Work order >> Every line holding the string "from" should be copied out of the listing.

*** Dataset excerpt ***

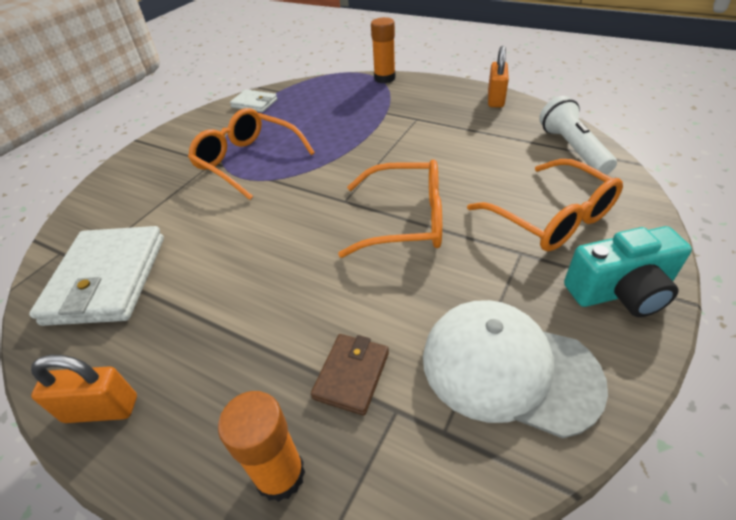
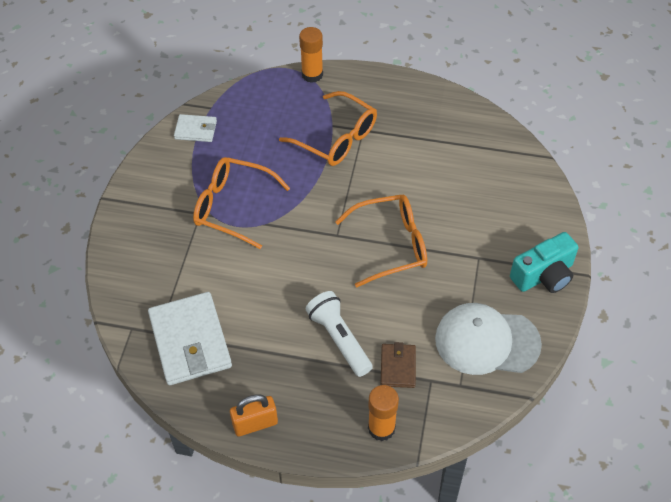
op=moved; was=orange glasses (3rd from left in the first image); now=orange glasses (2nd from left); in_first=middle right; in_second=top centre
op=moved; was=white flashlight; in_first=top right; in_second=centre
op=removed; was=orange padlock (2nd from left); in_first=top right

*** End of Dataset excerpt ***

Output for this exercise >>
op=moved; was=orange glasses (3rd from left in the first image); now=orange glasses (2nd from left); in_first=middle right; in_second=top centre
op=removed; was=orange padlock (2nd from left); in_first=top right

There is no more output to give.